Coordinate change listings:
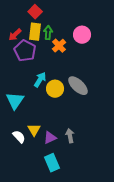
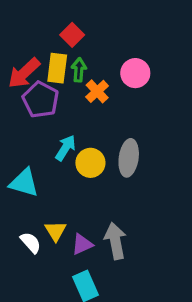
red square: (35, 12) -> (72, 35), moved
red arrow: (15, 35) -> (24, 73), size x1.5
gray ellipse: (78, 86) -> (129, 158), turned 55
cyan triangle: (15, 101) -> (24, 183), turned -48
gray arrow: (70, 136) -> (115, 241), size x1.5

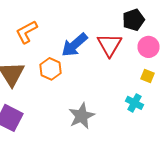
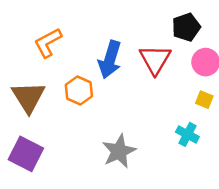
blue arrow: (74, 45) -> (110, 59), turned -32

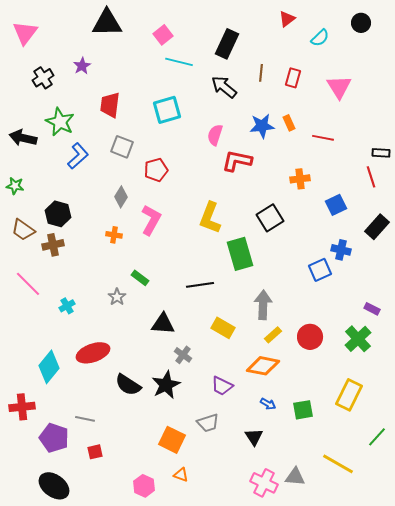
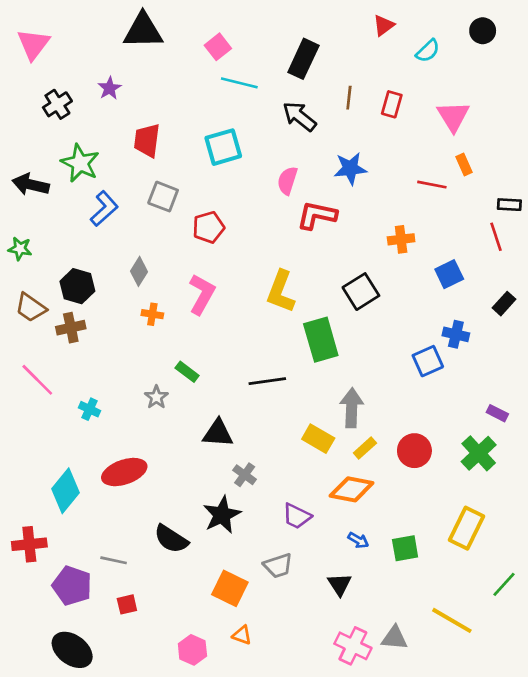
orange rectangle: (289, 123) -> (464, 164), moved
gray diamond: (121, 197) -> (139, 271), moved
black rectangle: (377, 227) -> (504, 304), size x0.7
cyan cross: (67, 306) -> (89, 409), turned -35
yellow rectangle: (223, 328) -> (318, 439), moved
black semicircle: (128, 385) -> (171, 539), moved

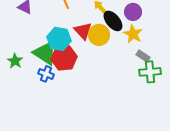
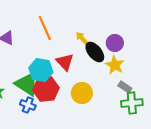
yellow circle: (99, 35) -> (82, 93), moved

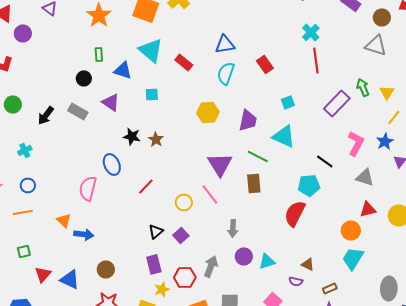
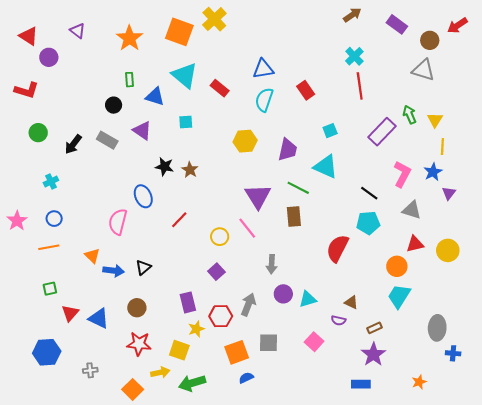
yellow line: (394, 117) -> (442, 146), turned -35
cyan pentagon: (309, 185) -> (368, 223), moved
black triangle: (156, 231) -> (143, 267), moved

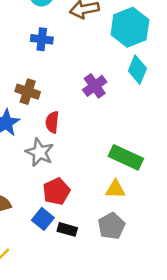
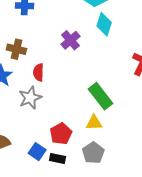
gray star: (40, 152) -> (30, 98), turned 30
green rectangle: (126, 157) -> (101, 96), turned 32
red pentagon: (56, 191) -> (61, 134), moved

PROBLEM STATEMENT = Only the lines from the one containing "black triangle: (156, 231)" through the end of the records should be copied, exactly and with both ends included; the pictures should not.

RESPONSE BELOW =
black triangle: (156, 231) -> (143, 267), moved

gray star: (40, 152) -> (30, 98), turned 30
green rectangle: (126, 157) -> (101, 96), turned 32
red pentagon: (56, 191) -> (61, 134), moved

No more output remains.